--- TASK PROMPT ---
Nothing but the images should be left out when the entries are restated word for word.

Start of DATA EXTRACT

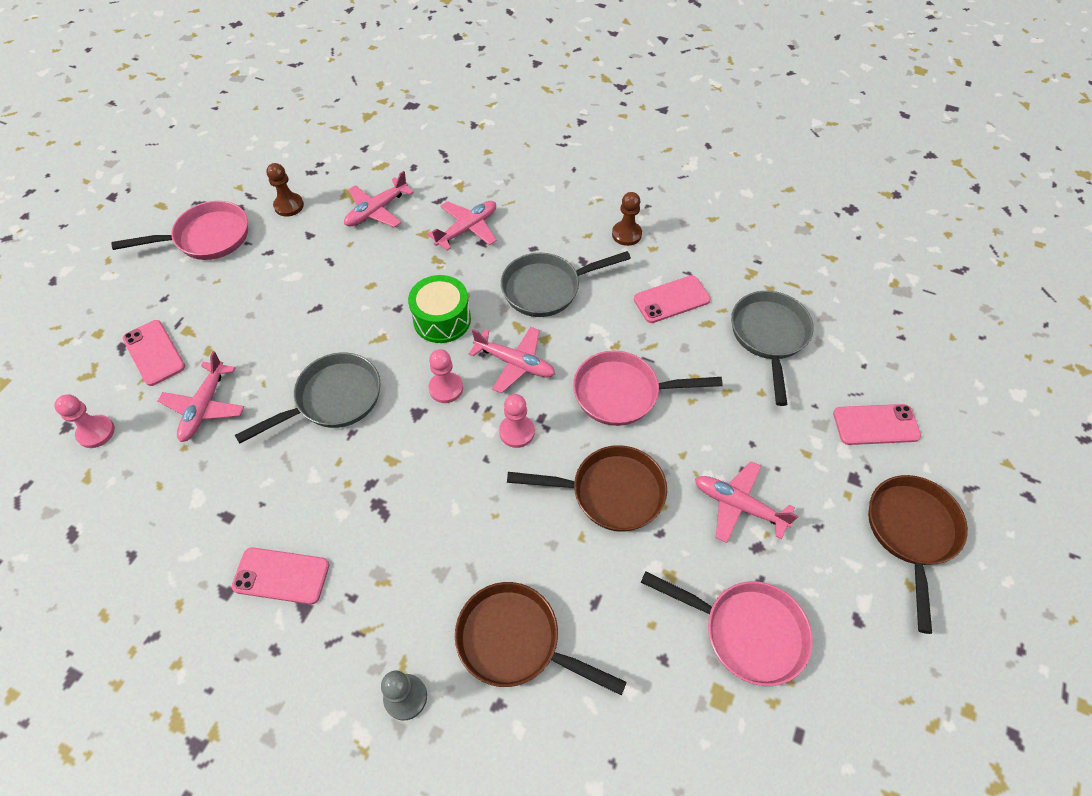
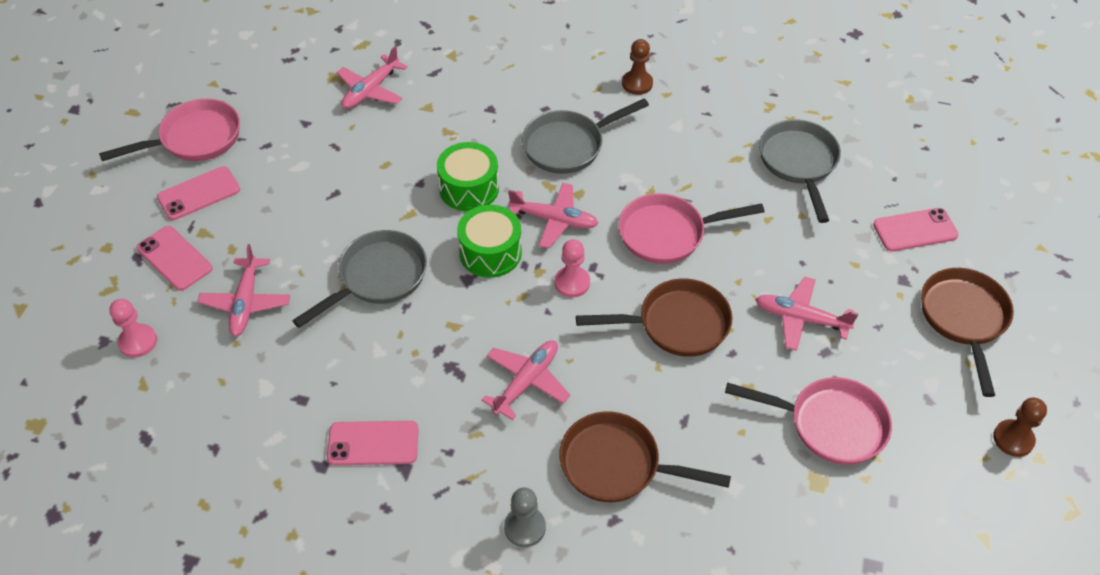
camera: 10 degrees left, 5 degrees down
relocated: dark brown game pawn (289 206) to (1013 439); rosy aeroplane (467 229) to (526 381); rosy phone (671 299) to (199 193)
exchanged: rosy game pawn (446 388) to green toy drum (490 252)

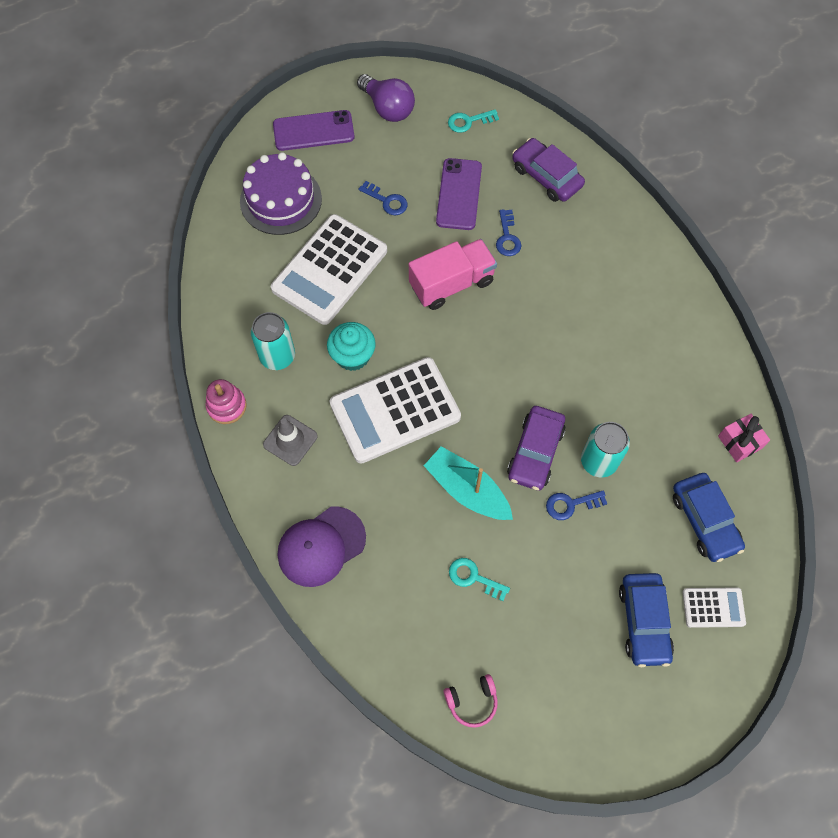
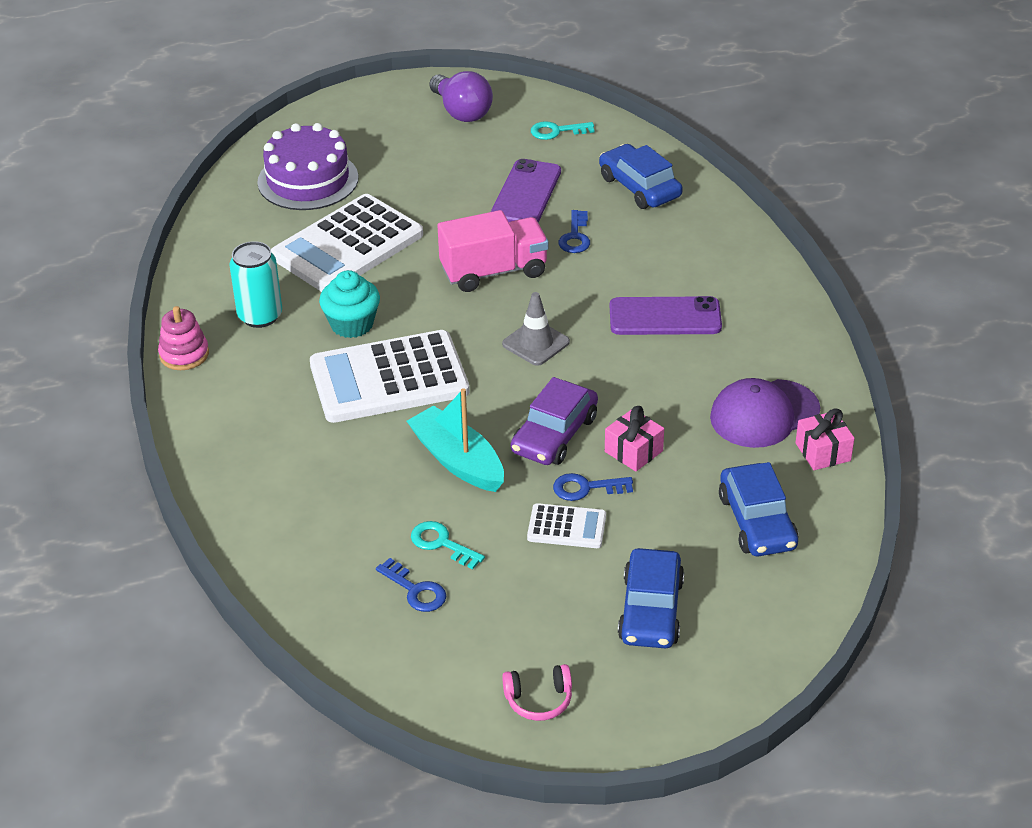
camera: 10 degrees right, 25 degrees down
relocated: ash-grey traffic cone (290 440) to (536 343); royal purple phone (313 131) to (665 317); royal purple baseball cap (321 546) to (764 414); cobalt key (387 201) to (416 590); rosy headset (472 701) to (539 700); snow-white pocket calculator (713 607) to (566 527)
exchanged: turquoise tin (598 461) to rosy present (633 451)
colour: royal purple automobile (546 176) to cobalt automobile (639 187)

End of DATA EXTRACT

--- RESPONSE TO THE EXERCISE ---
camera: 10 degrees left, 5 degrees down
relocated: dark brown game pawn (289 206) to (1013 439); rosy aeroplane (467 229) to (526 381); rosy phone (671 299) to (199 193)
exchanged: rosy game pawn (446 388) to green toy drum (490 252)

camera: 10 degrees right, 25 degrees down
relocated: ash-grey traffic cone (290 440) to (536 343); royal purple phone (313 131) to (665 317); royal purple baseball cap (321 546) to (764 414); cobalt key (387 201) to (416 590); rosy headset (472 701) to (539 700); snow-white pocket calculator (713 607) to (566 527)
exchanged: turquoise tin (598 461) to rosy present (633 451)
colour: royal purple automobile (546 176) to cobalt automobile (639 187)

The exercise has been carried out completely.